About this exercise:
Among the entries, find each line that includes the string "orange" and list it.

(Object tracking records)
*** Begin section ***

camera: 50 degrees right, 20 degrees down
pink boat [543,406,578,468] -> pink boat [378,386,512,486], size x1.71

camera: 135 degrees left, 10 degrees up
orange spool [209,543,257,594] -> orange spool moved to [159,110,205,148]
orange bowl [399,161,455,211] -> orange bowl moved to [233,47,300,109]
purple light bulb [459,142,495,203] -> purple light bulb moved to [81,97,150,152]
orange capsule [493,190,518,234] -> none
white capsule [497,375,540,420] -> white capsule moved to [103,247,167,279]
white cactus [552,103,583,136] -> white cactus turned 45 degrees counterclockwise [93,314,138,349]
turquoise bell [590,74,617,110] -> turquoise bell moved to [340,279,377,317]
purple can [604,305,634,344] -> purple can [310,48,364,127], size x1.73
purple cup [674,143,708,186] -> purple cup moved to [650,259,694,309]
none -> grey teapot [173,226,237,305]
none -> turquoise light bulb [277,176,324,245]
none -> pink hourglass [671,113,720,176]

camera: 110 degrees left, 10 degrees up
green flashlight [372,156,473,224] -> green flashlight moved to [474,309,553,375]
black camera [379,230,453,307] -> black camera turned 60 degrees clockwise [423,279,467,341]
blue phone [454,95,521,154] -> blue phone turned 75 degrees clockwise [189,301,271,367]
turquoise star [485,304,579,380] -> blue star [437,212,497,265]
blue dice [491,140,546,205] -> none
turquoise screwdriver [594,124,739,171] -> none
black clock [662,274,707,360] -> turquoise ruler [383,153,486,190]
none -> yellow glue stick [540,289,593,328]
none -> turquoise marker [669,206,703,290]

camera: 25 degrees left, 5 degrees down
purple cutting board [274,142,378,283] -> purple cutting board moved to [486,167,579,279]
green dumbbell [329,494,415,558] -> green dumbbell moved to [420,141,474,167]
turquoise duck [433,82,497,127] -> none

*** End section ***

Solution to this task:
orange spool [209,543,257,594] -> orange spool moved to [159,110,205,148]
orange bowl [399,161,455,211] -> orange bowl moved to [233,47,300,109]
orange capsule [493,190,518,234] -> none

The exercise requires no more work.